◆ Task statement
Look through the entries for the line containing "(511, 265) = (627, 245): red egg -> none". Then output that line and every line after it, exactly, to the end.
----------
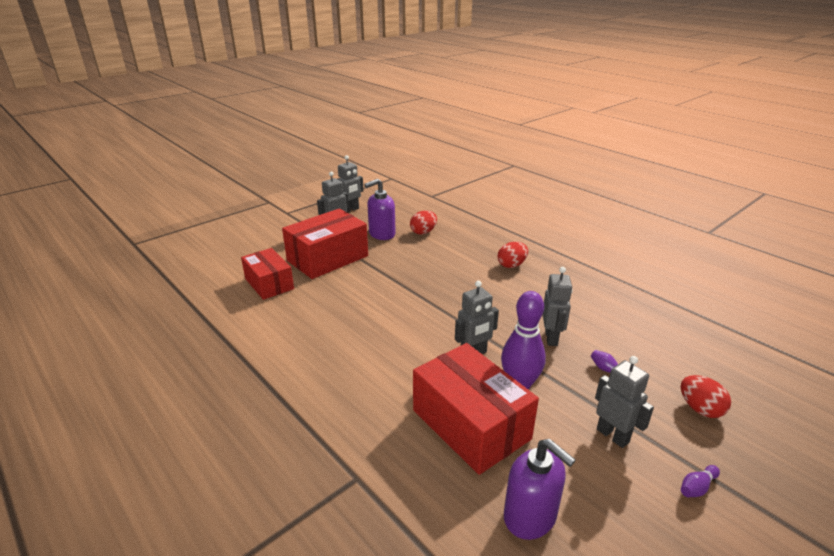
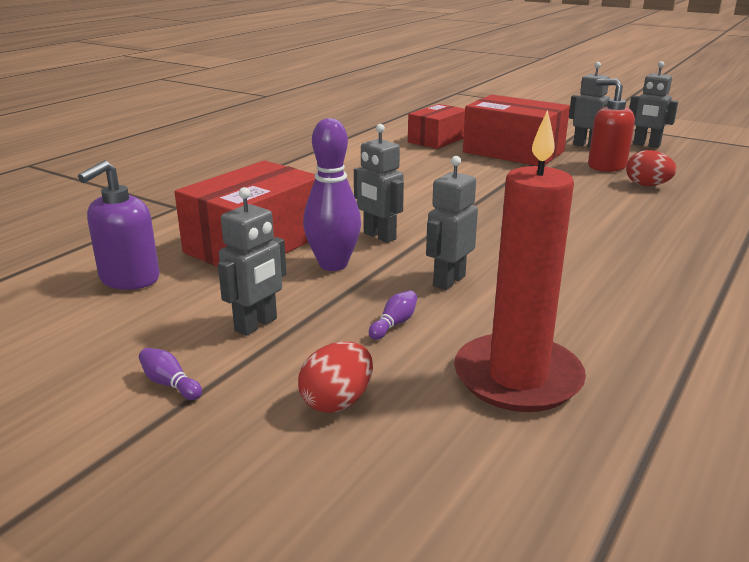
camera: 75 degrees right, 5 degrees down
(381, 234) = (606, 166): purple soap dispenser -> red soap dispenser
(511, 265) = (627, 245): red egg -> none
(551, 338) = (448, 281): grey robot -> grey robot turned 135 degrees clockwise
(663, 340) = (517, 378): none -> red candle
----------
◆ Task result
(511, 265) = (627, 245): red egg -> none
(551, 338) = (448, 281): grey robot -> grey robot turned 135 degrees clockwise
(663, 340) = (517, 378): none -> red candle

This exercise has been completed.